Description of the task: Every entry below should be returned exactly as it appears, with pictures left out.

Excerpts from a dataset
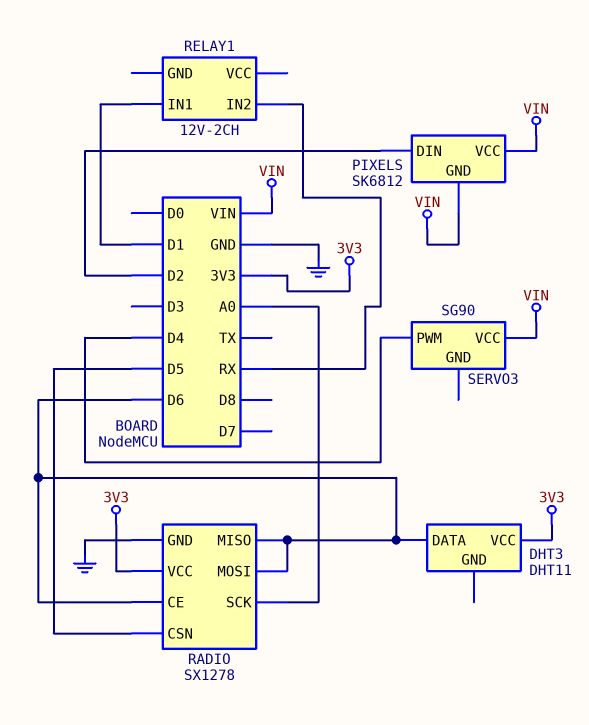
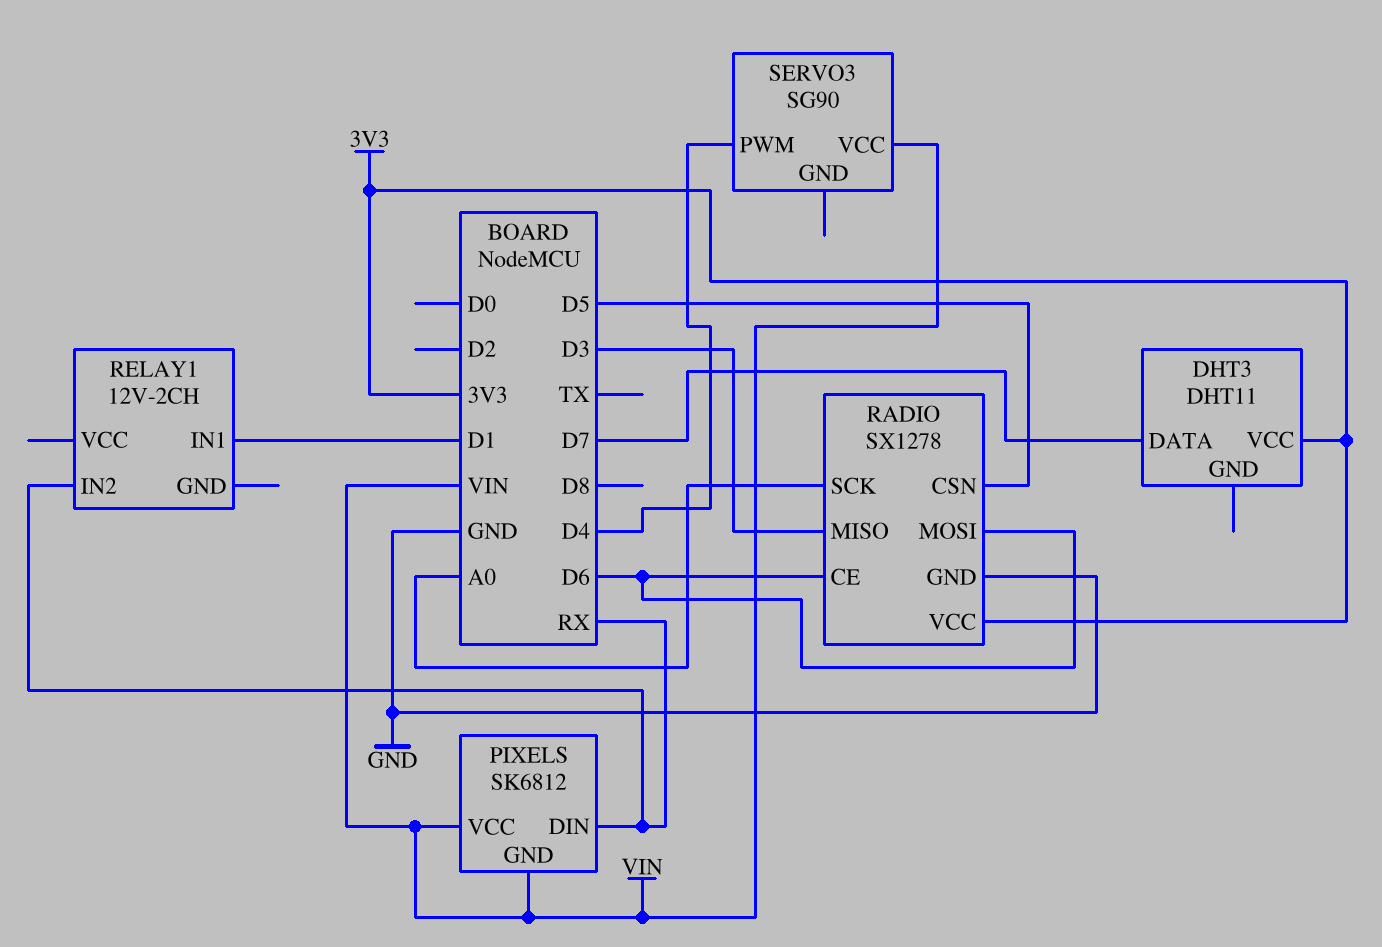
DHT3 pin DATA: D6 -> D7
PIXELS pin DIN: D2 -> RX
RADIO pin MISO: D6 -> D3

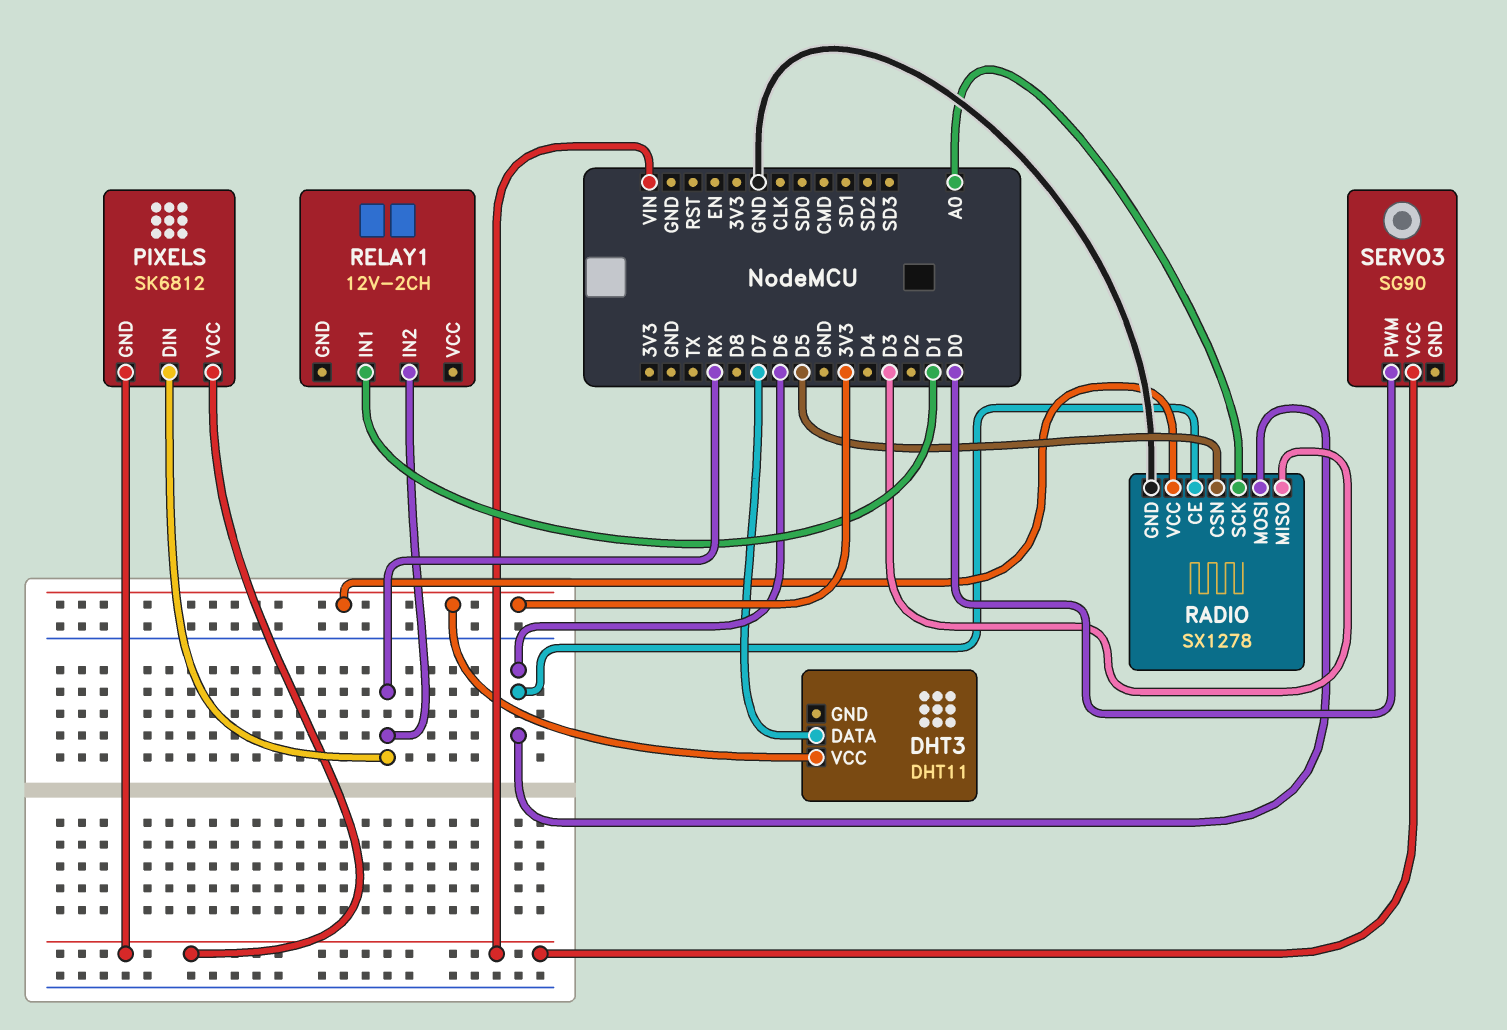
SERVO3 pin PWM: D4 -> D0

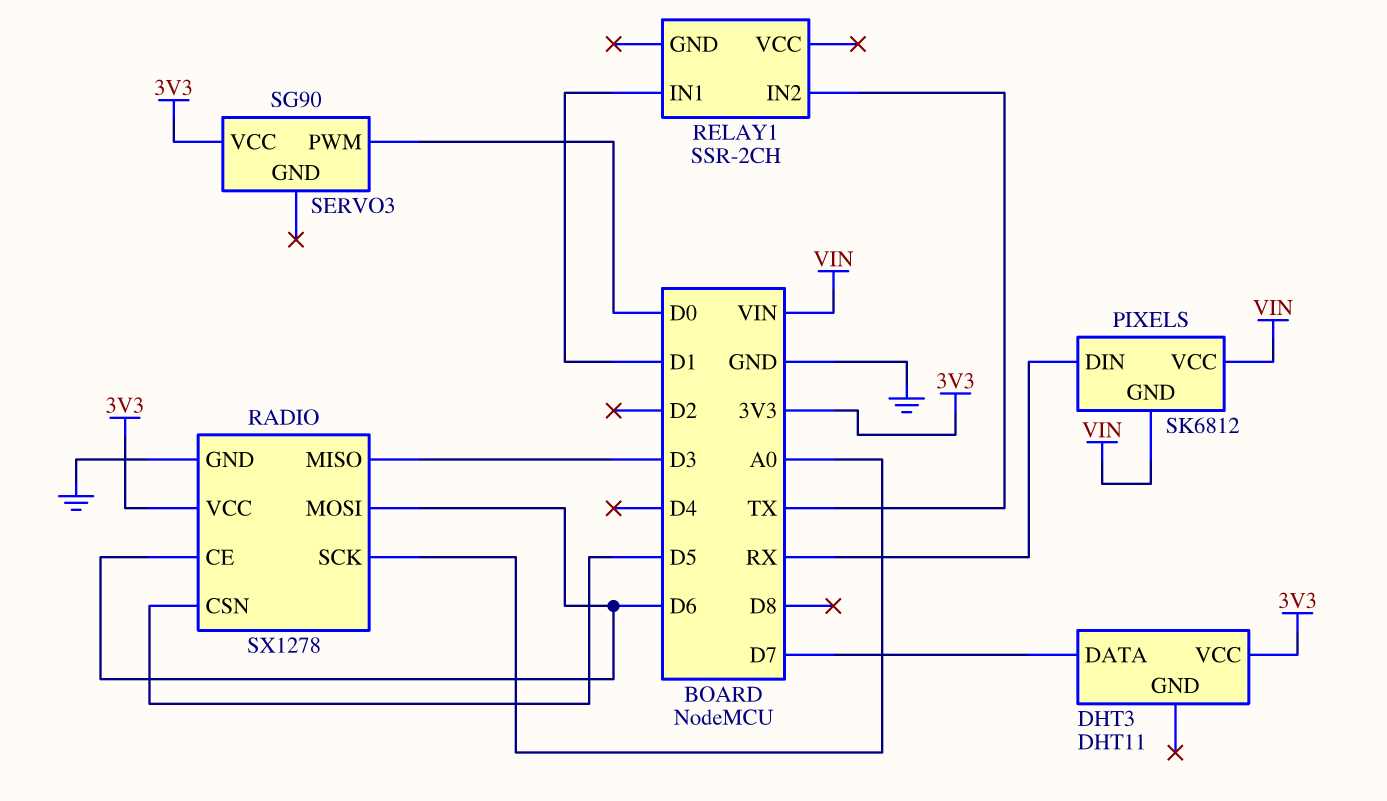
RELAY1: 12V-2CH -> SSR-2CH
RELAY1 pin IN2: RX -> TX
SERVO3 pin VCC: VIN -> 3V3

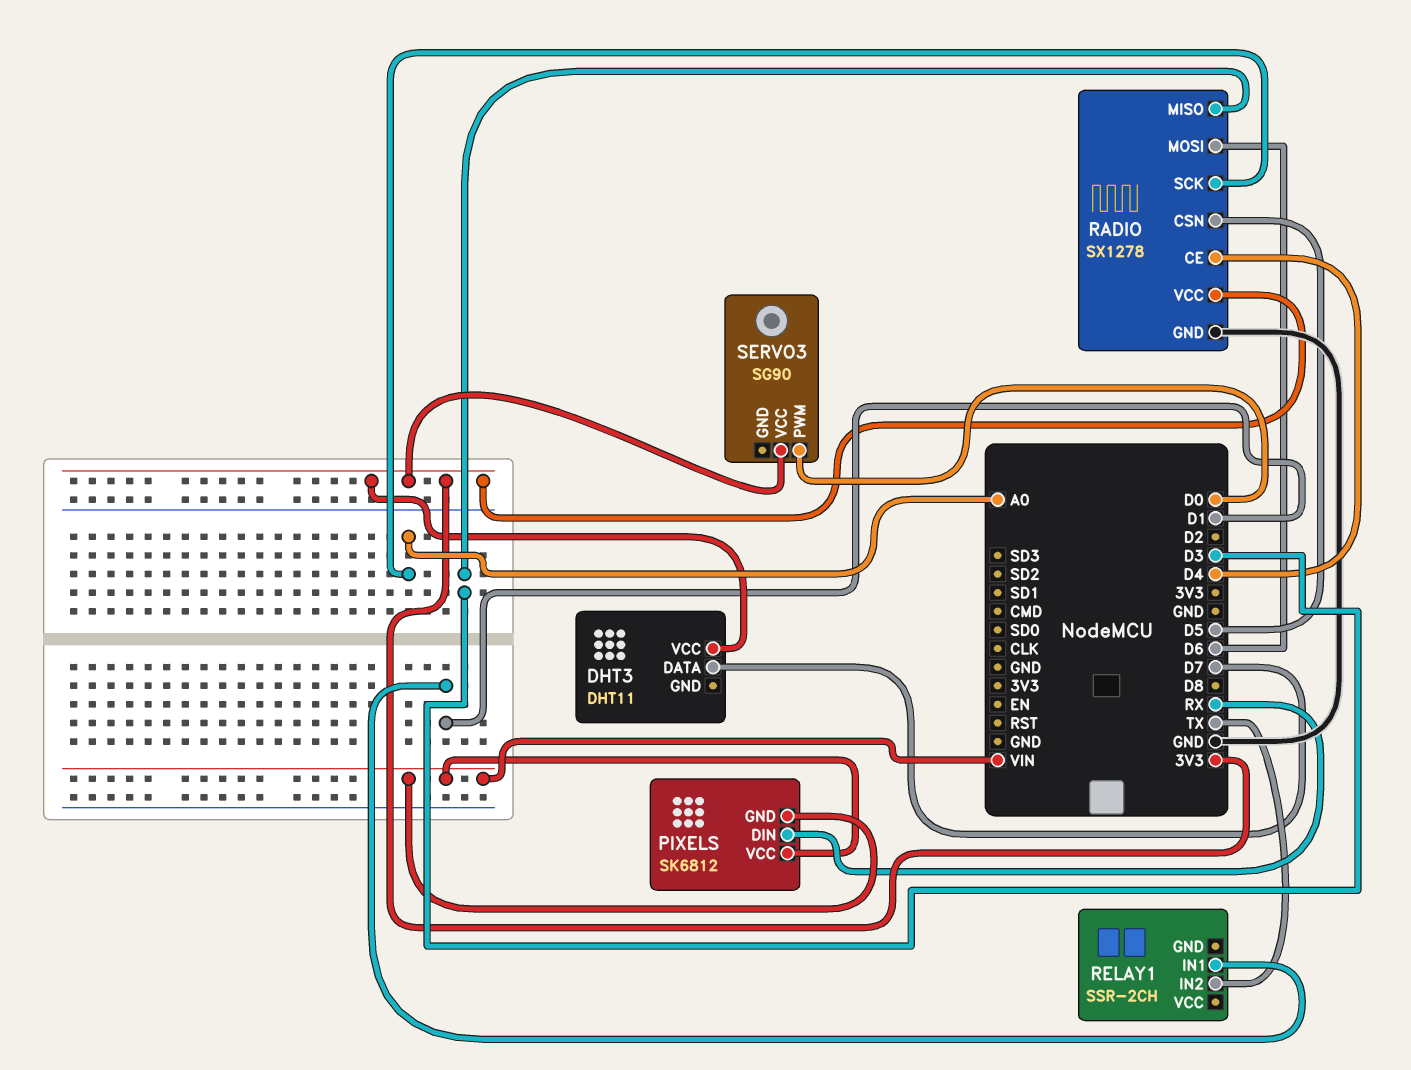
RADIO pin CE: D6 -> D4

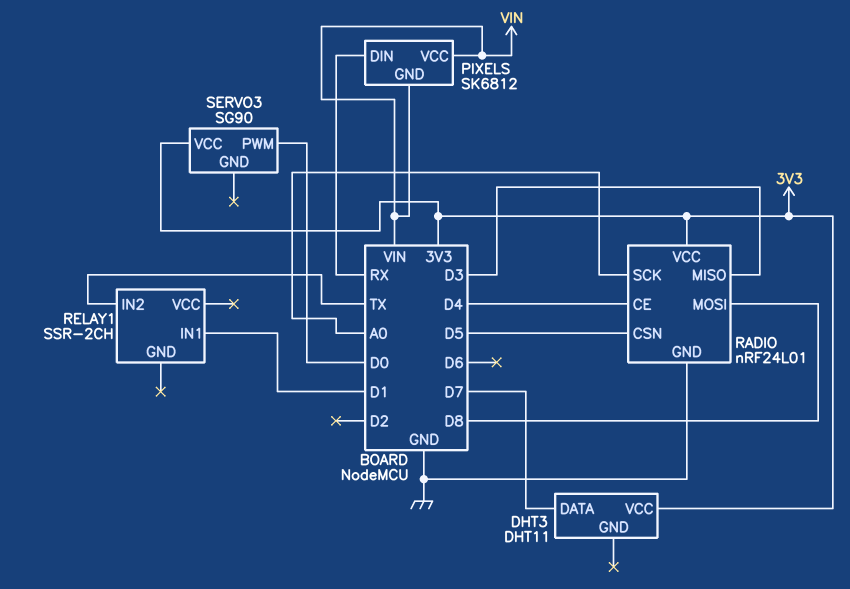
RADIO: SX1278 -> nRF24L01
RADIO pin MOSI: D6 -> D8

Task output:
DHT3 pin DATA: D6 -> D7
PIXELS pin DIN: D2 -> RX
RADIO pin MISO: D6 -> D3

SERVO3 pin PWM: D4 -> D0

RELAY1: 12V-2CH -> SSR-2CH
RELAY1 pin IN2: RX -> TX
SERVO3 pin VCC: VIN -> 3V3

RADIO pin CE: D6 -> D4

RADIO: SX1278 -> nRF24L01
RADIO pin MOSI: D6 -> D8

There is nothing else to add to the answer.